**WHAT THIS TASK INVOLVES**. Search the listing below for lines that hold the word "none", and report only how many there are.

**RECORD EXTRACTS**.

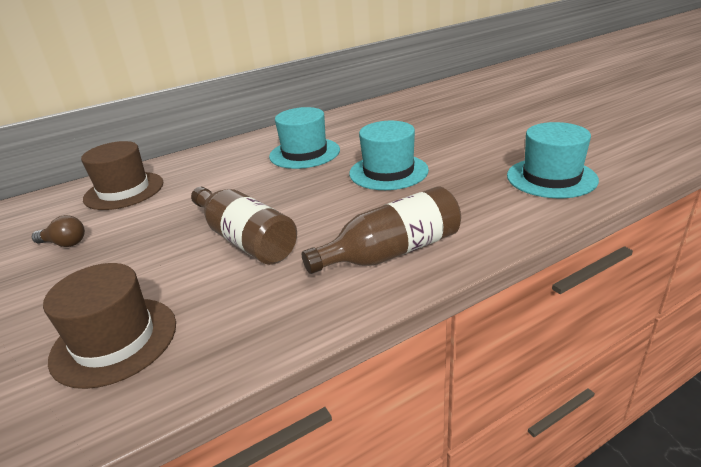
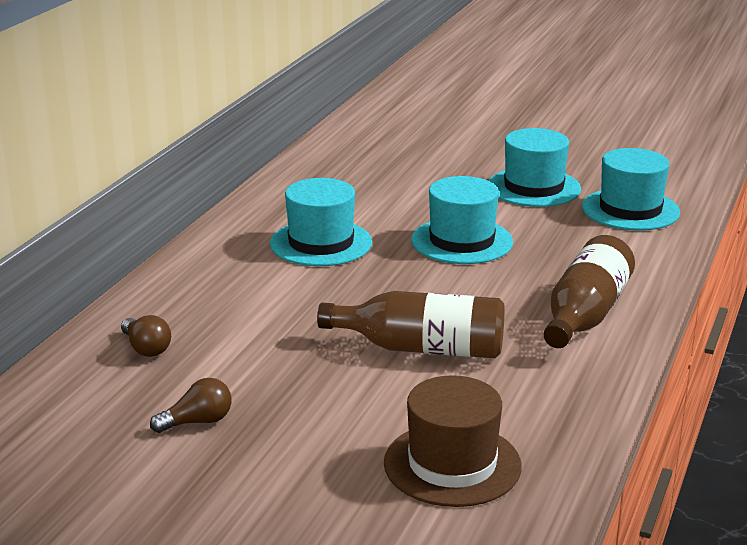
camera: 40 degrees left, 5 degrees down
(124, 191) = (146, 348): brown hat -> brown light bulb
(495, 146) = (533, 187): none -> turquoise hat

* * *

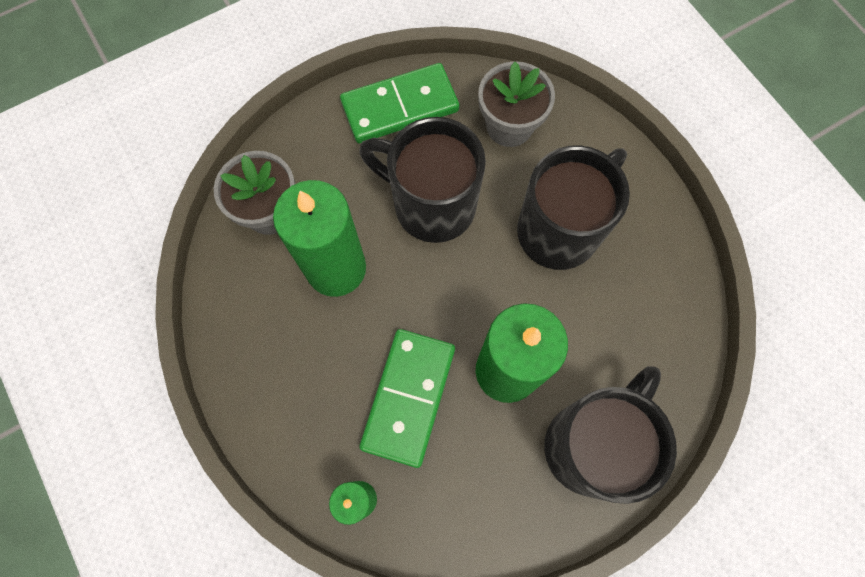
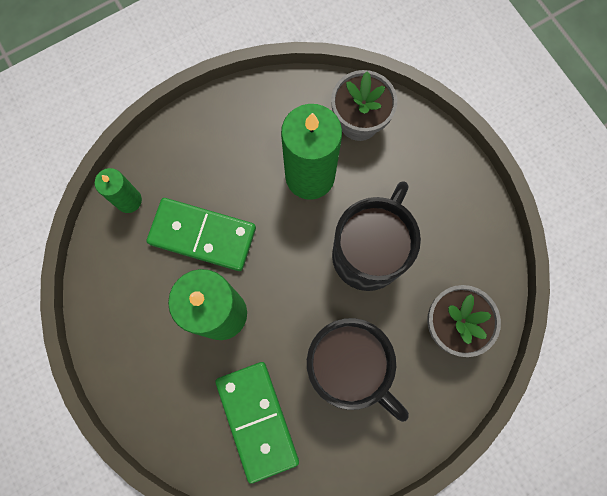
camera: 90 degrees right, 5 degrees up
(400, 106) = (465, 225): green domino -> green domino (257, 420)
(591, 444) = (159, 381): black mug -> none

**TASK RESULT**. 2